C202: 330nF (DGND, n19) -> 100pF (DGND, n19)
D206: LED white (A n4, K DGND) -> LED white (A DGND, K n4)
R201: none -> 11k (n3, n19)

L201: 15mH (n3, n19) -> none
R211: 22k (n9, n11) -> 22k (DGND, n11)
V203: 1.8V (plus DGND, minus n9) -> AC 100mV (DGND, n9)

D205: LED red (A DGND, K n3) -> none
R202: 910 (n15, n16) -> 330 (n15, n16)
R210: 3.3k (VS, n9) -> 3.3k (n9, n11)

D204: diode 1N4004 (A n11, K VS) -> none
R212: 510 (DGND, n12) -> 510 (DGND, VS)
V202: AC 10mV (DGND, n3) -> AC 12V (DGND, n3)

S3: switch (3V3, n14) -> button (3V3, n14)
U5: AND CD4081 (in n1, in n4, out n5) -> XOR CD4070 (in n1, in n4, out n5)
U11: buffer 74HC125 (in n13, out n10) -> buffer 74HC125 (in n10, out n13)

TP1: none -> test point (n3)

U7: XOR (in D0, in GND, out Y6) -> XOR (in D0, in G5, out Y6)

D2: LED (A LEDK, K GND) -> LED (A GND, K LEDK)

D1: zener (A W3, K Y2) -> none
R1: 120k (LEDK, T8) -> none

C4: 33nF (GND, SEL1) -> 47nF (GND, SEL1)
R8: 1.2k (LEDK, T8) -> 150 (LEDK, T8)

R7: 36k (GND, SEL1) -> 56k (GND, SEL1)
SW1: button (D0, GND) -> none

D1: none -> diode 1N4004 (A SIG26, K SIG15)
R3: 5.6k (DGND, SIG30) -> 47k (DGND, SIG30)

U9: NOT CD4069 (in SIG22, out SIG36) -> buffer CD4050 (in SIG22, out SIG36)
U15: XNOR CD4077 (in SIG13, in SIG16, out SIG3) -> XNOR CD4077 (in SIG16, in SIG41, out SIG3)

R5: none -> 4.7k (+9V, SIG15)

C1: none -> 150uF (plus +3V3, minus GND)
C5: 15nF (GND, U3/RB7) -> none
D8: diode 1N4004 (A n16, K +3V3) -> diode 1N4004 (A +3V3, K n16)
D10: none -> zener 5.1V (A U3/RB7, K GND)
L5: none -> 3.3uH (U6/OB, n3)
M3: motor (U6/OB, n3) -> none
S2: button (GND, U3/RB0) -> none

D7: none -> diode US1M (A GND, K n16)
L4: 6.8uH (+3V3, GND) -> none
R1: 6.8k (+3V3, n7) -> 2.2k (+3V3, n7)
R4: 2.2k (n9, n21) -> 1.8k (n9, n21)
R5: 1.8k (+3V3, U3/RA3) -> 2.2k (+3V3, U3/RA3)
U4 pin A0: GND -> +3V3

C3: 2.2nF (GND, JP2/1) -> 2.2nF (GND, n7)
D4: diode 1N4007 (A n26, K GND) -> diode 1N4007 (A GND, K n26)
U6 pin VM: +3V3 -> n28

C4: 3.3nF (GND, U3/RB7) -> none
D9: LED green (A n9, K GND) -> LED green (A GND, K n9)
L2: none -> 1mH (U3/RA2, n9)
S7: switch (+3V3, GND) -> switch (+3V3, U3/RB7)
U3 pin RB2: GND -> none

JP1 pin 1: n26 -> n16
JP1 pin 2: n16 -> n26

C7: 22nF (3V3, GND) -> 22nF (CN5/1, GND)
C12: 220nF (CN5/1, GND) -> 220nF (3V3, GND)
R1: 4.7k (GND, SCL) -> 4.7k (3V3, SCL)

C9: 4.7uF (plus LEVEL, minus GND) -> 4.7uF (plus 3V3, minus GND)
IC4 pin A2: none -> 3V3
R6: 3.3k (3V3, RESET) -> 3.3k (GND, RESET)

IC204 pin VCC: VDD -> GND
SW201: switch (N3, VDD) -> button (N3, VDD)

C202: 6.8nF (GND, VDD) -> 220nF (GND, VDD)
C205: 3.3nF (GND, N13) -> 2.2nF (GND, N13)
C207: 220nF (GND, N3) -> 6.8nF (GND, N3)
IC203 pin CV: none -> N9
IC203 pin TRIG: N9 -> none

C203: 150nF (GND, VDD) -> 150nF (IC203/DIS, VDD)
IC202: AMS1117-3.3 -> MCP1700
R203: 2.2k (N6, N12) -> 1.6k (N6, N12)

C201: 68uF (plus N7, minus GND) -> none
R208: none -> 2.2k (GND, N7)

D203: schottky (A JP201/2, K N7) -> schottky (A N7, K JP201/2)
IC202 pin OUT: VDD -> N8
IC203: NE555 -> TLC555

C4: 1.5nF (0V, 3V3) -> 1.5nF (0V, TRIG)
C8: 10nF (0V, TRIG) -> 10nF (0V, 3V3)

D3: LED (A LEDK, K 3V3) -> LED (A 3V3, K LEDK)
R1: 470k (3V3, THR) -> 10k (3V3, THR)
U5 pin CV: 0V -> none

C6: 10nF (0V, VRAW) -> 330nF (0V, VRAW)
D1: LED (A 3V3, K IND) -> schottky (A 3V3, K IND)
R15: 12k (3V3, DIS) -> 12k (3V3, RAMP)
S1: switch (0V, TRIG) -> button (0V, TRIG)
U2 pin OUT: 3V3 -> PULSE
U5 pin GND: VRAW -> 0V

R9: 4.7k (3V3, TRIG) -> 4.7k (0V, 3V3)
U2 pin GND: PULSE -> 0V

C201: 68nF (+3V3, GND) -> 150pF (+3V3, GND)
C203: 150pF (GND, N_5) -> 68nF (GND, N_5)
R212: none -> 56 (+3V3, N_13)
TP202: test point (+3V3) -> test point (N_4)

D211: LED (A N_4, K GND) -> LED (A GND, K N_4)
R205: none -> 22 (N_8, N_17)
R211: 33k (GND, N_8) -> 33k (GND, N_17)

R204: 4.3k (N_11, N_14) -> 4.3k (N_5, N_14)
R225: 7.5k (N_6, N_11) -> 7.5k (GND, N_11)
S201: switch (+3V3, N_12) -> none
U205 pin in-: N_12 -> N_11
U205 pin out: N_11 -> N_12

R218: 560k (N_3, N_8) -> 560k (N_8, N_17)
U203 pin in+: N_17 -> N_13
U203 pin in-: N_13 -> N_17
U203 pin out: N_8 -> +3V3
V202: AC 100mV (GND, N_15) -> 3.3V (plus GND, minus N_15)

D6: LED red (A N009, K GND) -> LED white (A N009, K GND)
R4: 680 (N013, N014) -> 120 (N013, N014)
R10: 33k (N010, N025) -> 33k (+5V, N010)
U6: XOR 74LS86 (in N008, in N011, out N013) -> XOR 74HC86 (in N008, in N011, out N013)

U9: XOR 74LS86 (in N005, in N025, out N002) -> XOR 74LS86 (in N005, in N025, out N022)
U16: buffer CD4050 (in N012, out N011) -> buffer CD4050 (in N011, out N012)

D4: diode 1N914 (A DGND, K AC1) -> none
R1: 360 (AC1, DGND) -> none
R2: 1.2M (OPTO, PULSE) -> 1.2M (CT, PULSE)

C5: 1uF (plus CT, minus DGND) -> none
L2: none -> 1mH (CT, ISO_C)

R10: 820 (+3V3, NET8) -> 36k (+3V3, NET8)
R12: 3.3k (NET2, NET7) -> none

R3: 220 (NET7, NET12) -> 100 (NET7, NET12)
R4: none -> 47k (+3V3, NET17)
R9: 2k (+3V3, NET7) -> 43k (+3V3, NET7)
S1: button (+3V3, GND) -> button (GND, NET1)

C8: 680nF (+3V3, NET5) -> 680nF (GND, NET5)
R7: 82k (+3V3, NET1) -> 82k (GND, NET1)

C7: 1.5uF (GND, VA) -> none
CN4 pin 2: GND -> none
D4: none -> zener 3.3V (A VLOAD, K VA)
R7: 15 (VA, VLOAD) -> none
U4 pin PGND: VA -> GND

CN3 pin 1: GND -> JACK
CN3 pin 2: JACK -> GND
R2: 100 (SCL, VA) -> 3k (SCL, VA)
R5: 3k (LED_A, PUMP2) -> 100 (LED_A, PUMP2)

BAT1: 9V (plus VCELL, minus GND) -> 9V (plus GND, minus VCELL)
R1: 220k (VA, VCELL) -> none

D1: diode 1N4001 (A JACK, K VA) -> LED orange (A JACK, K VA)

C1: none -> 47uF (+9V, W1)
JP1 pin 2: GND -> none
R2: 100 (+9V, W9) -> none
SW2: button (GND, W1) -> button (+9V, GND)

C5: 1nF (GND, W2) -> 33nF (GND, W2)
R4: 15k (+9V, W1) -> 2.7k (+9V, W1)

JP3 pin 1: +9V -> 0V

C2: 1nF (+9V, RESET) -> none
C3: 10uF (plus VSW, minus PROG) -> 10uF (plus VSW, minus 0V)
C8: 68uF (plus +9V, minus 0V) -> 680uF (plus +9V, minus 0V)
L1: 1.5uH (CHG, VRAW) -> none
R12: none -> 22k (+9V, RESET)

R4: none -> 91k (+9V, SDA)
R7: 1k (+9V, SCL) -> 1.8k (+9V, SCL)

**********

§ Work required: Within the data above, the lines from the one with "R5: none -> 4.7k (+9V, SIG15)" to the one with "R1: 470k (3V3, THR) -> 10k (3V3, THR)" must be repeated exactly; no other line belongs in the answer.

§ Solution to the exercise:
R5: none -> 4.7k (+9V, SIG15)

C1: none -> 150uF (plus +3V3, minus GND)
C5: 15nF (GND, U3/RB7) -> none
D8: diode 1N4004 (A n16, K +3V3) -> diode 1N4004 (A +3V3, K n16)
D10: none -> zener 5.1V (A U3/RB7, K GND)
L5: none -> 3.3uH (U6/OB, n3)
M3: motor (U6/OB, n3) -> none
S2: button (GND, U3/RB0) -> none

D7: none -> diode US1M (A GND, K n16)
L4: 6.8uH (+3V3, GND) -> none
R1: 6.8k (+3V3, n7) -> 2.2k (+3V3, n7)
R4: 2.2k (n9, n21) -> 1.8k (n9, n21)
R5: 1.8k (+3V3, U3/RA3) -> 2.2k (+3V3, U3/RA3)
U4 pin A0: GND -> +3V3

C3: 2.2nF (GND, JP2/1) -> 2.2nF (GND, n7)
D4: diode 1N4007 (A n26, K GND) -> diode 1N4007 (A GND, K n26)
U6 pin VM: +3V3 -> n28

C4: 3.3nF (GND, U3/RB7) -> none
D9: LED green (A n9, K GND) -> LED green (A GND, K n9)
L2: none -> 1mH (U3/RA2, n9)
S7: switch (+3V3, GND) -> switch (+3V3, U3/RB7)
U3 pin RB2: GND -> none

JP1 pin 1: n26 -> n16
JP1 pin 2: n16 -> n26

C7: 22nF (3V3, GND) -> 22nF (CN5/1, GND)
C12: 220nF (CN5/1, GND) -> 220nF (3V3, GND)
R1: 4.7k (GND, SCL) -> 4.7k (3V3, SCL)

C9: 4.7uF (plus LEVEL, minus GND) -> 4.7uF (plus 3V3, minus GND)
IC4 pin A2: none -> 3V3
R6: 3.3k (3V3, RESET) -> 3.3k (GND, RESET)

IC204 pin VCC: VDD -> GND
SW201: switch (N3, VDD) -> button (N3, VDD)

C202: 6.8nF (GND, VDD) -> 220nF (GND, VDD)
C205: 3.3nF (GND, N13) -> 2.2nF (GND, N13)
C207: 220nF (GND, N3) -> 6.8nF (GND, N3)
IC203 pin CV: none -> N9
IC203 pin TRIG: N9 -> none

C203: 150nF (GND, VDD) -> 150nF (IC203/DIS, VDD)
IC202: AMS1117-3.3 -> MCP1700
R203: 2.2k (N6, N12) -> 1.6k (N6, N12)

C201: 68uF (plus N7, minus GND) -> none
R208: none -> 2.2k (GND, N7)

D203: schottky (A JP201/2, K N7) -> schottky (A N7, K JP201/2)
IC202 pin OUT: VDD -> N8
IC203: NE555 -> TLC555

C4: 1.5nF (0V, 3V3) -> 1.5nF (0V, TRIG)
C8: 10nF (0V, TRIG) -> 10nF (0V, 3V3)

D3: LED (A LEDK, K 3V3) -> LED (A 3V3, K LEDK)
R1: 470k (3V3, THR) -> 10k (3V3, THR)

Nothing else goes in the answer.